> _Your instructions_: Give back the whole listing verbatim, printing none of its pictures.

(Information shown begins)

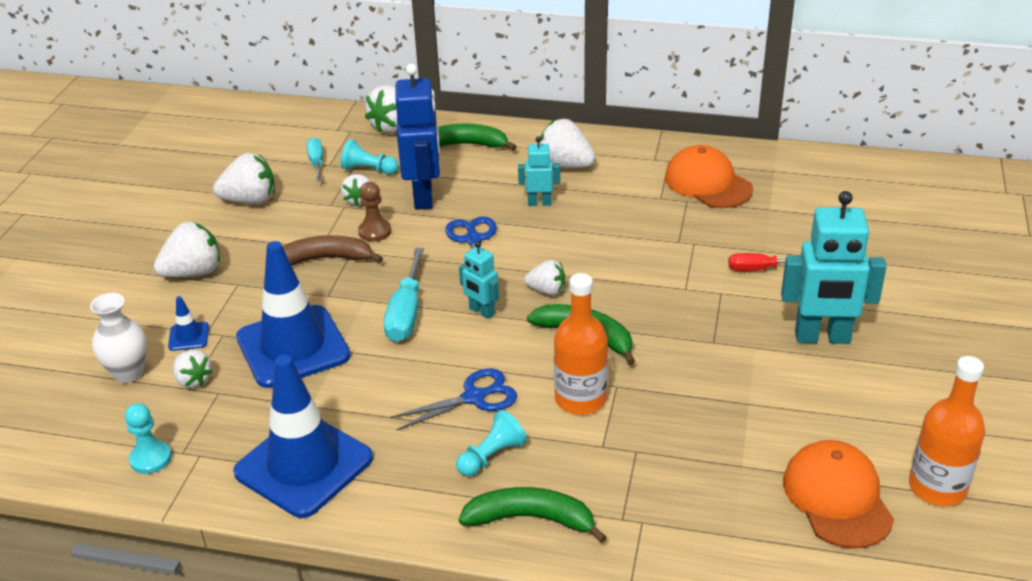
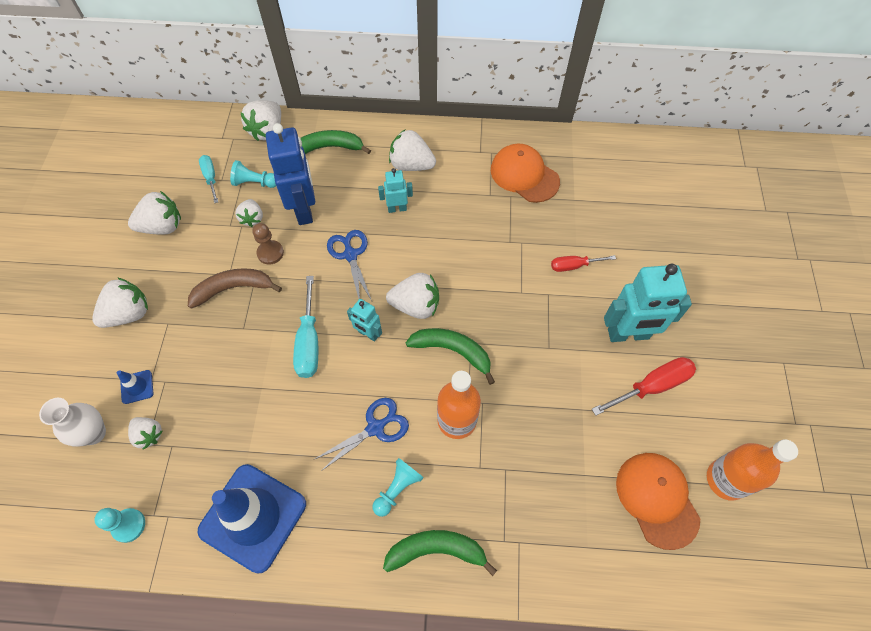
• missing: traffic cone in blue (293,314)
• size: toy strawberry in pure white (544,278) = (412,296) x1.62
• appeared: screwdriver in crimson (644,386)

(Information shown ends)

> _Task result_:
• missing: traffic cone in blue (293,314)
• size: toy strawberry in pure white (544,278) = (412,296) x1.62
• appeared: screwdriver in crimson (644,386)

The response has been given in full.